Print the listing below a second time, exactly, and omit its images.

Information provided —
· · · · · · ·

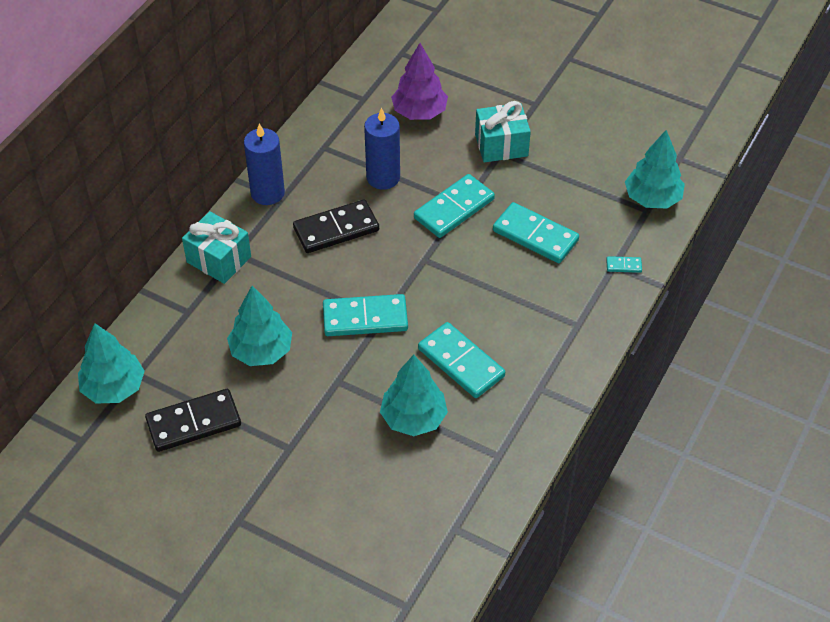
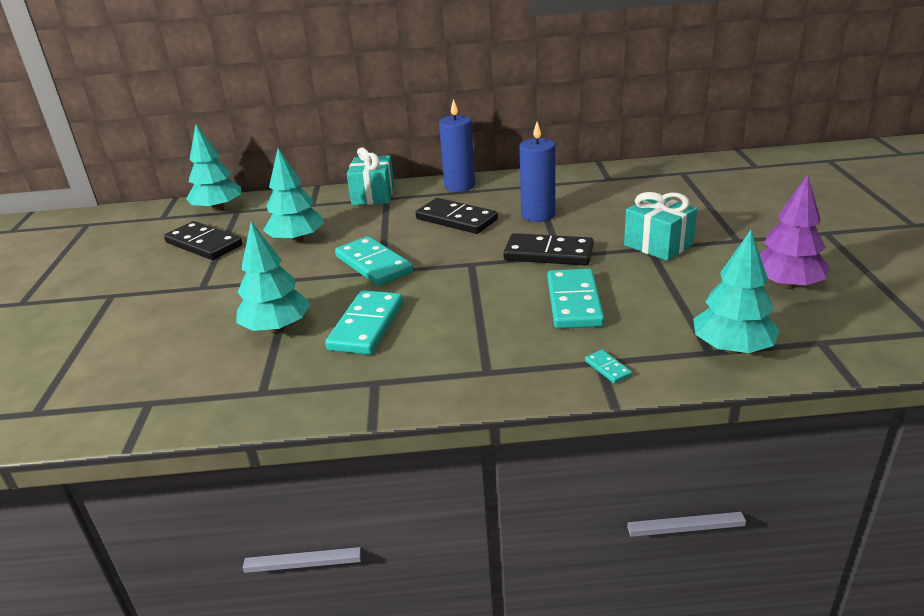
camera: 60 degrees right, 20 degrees down
(419, 112) = (633, 201): purple tree -> purple tree (786, 285)
(454, 209) = (548, 254): turquoise domino -> black domino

· · · · · · ·

Written solution —
camera: 60 degrees right, 20 degrees down
(419, 112) = (633, 201): purple tree -> purple tree (786, 285)
(454, 209) = (548, 254): turquoise domino -> black domino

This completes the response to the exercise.